EXTRACTED MATERIAL →

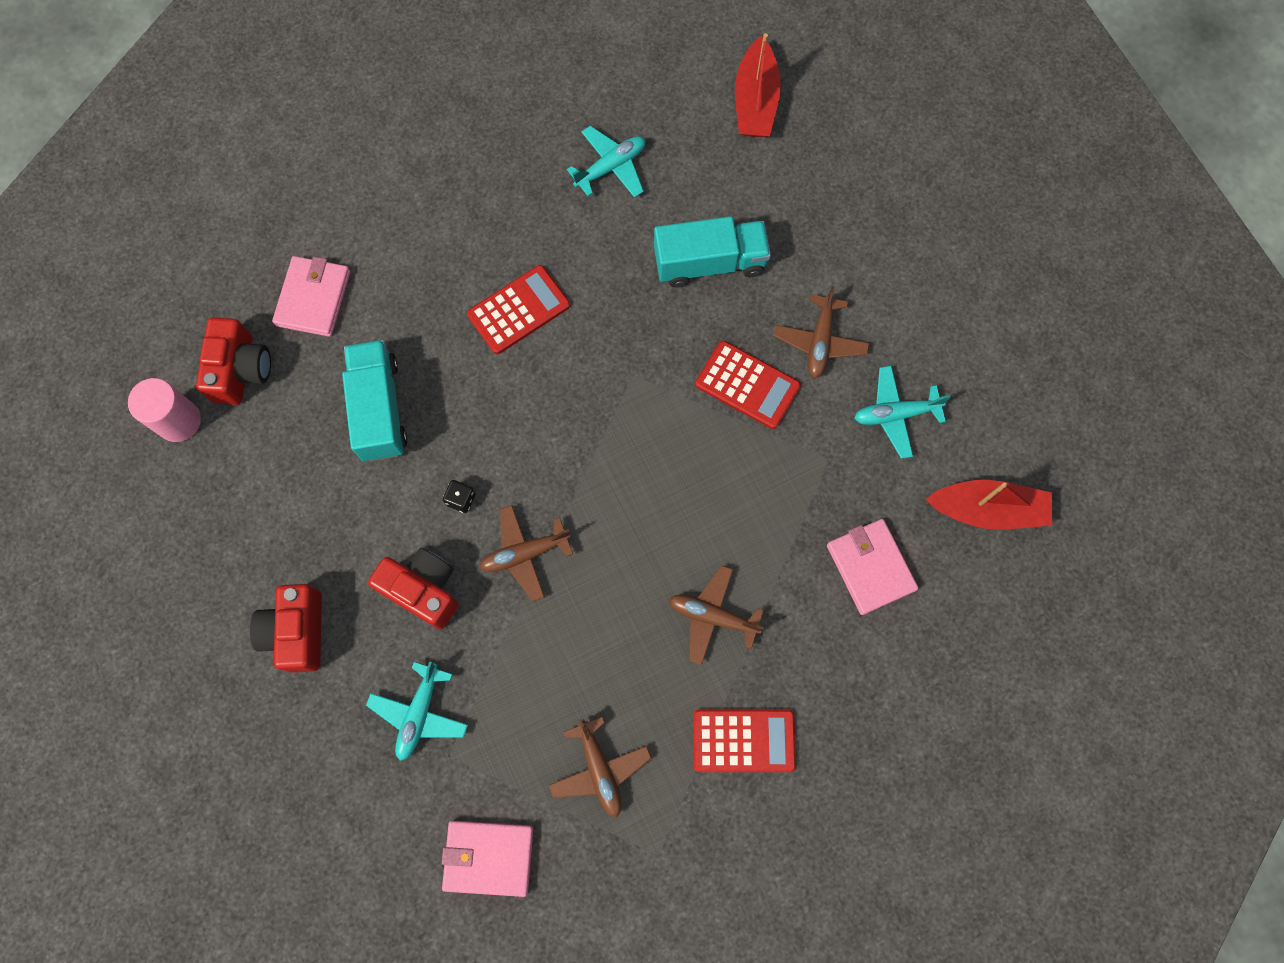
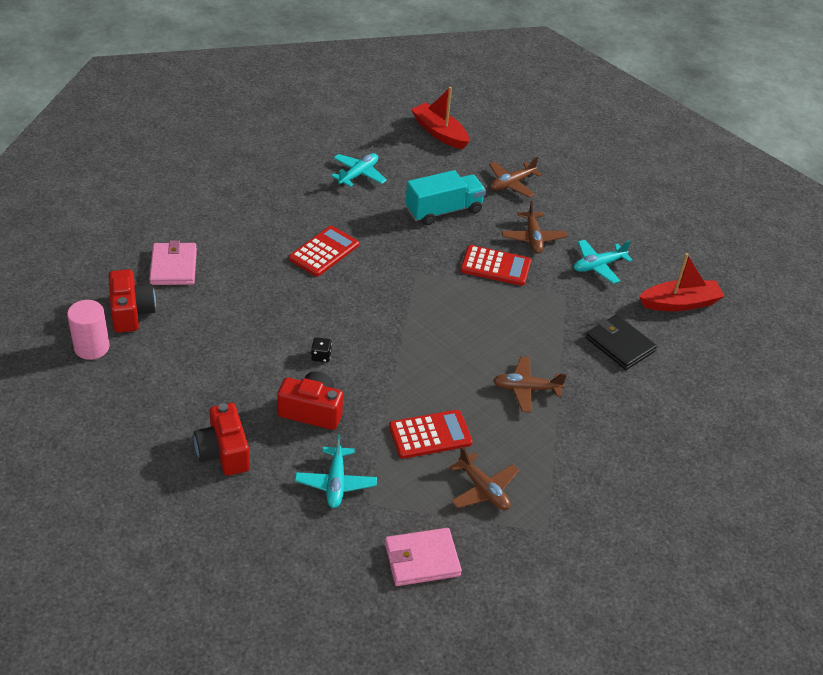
camera: 20 degrees left, 30 degrees down
(379, 409) = (243, 317): turquoise truck -> none
(525, 554) = (379, 378): brown plane -> brown plane (511, 184)
(743, 740) = (578, 453): red calculator -> red calculator (430, 435)
(755, 101) = (439, 133): red boat -> red boat turned 150 degrees clockwise
(870, 567) = (620, 345): pink wallet -> black wallet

WORK TASK →
Please output the data above exactly as given, omitting every picture.

RESPONSE TO THIS EXERCISE →
camera: 20 degrees left, 30 degrees down
(379, 409) = (243, 317): turquoise truck -> none
(525, 554) = (379, 378): brown plane -> brown plane (511, 184)
(743, 740) = (578, 453): red calculator -> red calculator (430, 435)
(755, 101) = (439, 133): red boat -> red boat turned 150 degrees clockwise
(870, 567) = (620, 345): pink wallet -> black wallet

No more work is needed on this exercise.